**THE PROBLEM:**
Output every record again so that it matches the original word for word.

Before-and-after object listings

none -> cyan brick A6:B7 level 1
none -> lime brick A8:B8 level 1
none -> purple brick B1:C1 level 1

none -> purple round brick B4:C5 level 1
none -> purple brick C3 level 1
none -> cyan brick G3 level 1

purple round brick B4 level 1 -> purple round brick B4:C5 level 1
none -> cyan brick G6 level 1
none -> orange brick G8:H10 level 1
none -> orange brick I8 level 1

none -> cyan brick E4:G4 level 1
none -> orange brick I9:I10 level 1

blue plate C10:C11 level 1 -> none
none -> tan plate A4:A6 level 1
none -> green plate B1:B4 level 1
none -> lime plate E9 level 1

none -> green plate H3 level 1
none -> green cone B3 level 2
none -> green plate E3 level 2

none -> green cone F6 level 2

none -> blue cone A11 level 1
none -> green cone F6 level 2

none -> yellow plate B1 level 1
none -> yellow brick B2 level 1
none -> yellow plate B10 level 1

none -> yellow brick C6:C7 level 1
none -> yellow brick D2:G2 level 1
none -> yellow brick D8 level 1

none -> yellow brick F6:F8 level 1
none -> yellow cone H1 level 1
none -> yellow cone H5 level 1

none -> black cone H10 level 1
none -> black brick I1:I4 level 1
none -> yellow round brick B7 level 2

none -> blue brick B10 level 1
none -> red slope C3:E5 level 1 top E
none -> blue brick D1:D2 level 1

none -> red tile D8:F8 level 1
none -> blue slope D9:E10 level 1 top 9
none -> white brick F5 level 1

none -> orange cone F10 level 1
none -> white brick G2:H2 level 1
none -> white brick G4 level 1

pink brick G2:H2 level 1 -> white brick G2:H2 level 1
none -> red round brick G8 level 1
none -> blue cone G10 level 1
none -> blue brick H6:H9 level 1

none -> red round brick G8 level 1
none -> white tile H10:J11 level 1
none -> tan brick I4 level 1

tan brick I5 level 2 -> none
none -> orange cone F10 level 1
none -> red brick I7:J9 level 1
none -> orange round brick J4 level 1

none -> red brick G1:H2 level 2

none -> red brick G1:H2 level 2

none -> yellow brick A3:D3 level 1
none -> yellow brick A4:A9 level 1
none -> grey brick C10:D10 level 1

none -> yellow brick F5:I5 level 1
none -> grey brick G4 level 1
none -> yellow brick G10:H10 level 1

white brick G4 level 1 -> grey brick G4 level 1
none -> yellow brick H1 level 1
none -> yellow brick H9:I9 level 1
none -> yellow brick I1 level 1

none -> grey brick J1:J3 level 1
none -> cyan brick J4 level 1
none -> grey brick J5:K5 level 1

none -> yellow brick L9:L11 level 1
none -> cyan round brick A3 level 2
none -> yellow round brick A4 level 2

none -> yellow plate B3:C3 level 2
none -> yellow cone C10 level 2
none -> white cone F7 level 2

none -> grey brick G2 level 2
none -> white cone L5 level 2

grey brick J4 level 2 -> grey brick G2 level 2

**EXERCISE OUTPUT:**
none -> cyan brick A6:B7 level 1
none -> lime brick A8:B8 level 1
none -> purple brick B1:C1 level 1

none -> purple round brick B4:C5 level 1
none -> purple brick C3 level 1
none -> cyan brick G3 level 1

purple round brick B4 level 1 -> purple round brick B4:C5 level 1
none -> cyan brick G6 level 1
none -> orange brick G8:H10 level 1
none -> orange brick I8 level 1

none -> cyan brick E4:G4 level 1
none -> orange brick I9:I10 level 1

blue plate C10:C11 level 1 -> none
none -> tan plate A4:A6 level 1
none -> green plate B1:B4 level 1
none -> lime plate E9 level 1

none -> green plate H3 level 1
none -> green cone B3 level 2
none -> green plate E3 level 2

none -> green cone F6 level 2

none -> blue cone A11 level 1
none -> green cone F6 level 2

none -> yellow plate B1 level 1
none -> yellow brick B2 level 1
none -> yellow plate B10 level 1

none -> yellow brick C6:C7 level 1
none -> yellow brick D2:G2 level 1
none -> yellow brick D8 level 1

none -> yellow brick F6:F8 level 1
none -> yellow cone H1 level 1
none -> yellow cone H5 level 1

none -> black cone H10 level 1
none -> black brick I1:I4 level 1
none -> yellow round brick B7 level 2

none -> blue brick B10 level 1
none -> red slope C3:E5 level 1 top E
none -> blue brick D1:D2 level 1

none -> red tile D8:F8 level 1
none -> blue slope D9:E10 level 1 top 9
none -> white brick F5 level 1

none -> orange cone F10 level 1
none -> white brick G2:H2 level 1
none -> white brick G4 level 1

pink brick G2:H2 level 1 -> white brick G2:H2 level 1
none -> red round brick G8 level 1
none -> blue cone G10 level 1
none -> blue brick H6:H9 level 1

none -> red round brick G8 level 1
none -> white tile H10:J11 level 1
none -> tan brick I4 level 1

tan brick I5 level 2 -> none
none -> orange cone F10 level 1
none -> red brick I7:J9 level 1
none -> orange round brick J4 level 1

none -> red brick G1:H2 level 2

none -> red brick G1:H2 level 2

none -> yellow brick A3:D3 level 1
none -> yellow brick A4:A9 level 1
none -> grey brick C10:D10 level 1

none -> yellow brick F5:I5 level 1
none -> grey brick G4 level 1
none -> yellow brick G10:H10 level 1

white brick G4 level 1 -> grey brick G4 level 1
none -> yellow brick H1 level 1
none -> yellow brick H9:I9 level 1
none -> yellow brick I1 level 1

none -> grey brick J1:J3 level 1
none -> cyan brick J4 level 1
none -> grey brick J5:K5 level 1

none -> yellow brick L9:L11 level 1
none -> cyan round brick A3 level 2
none -> yellow round brick A4 level 2

none -> yellow plate B3:C3 level 2
none -> yellow cone C10 level 2
none -> white cone F7 level 2

none -> grey brick G2 level 2
none -> white cone L5 level 2

grey brick J4 level 2 -> grey brick G2 level 2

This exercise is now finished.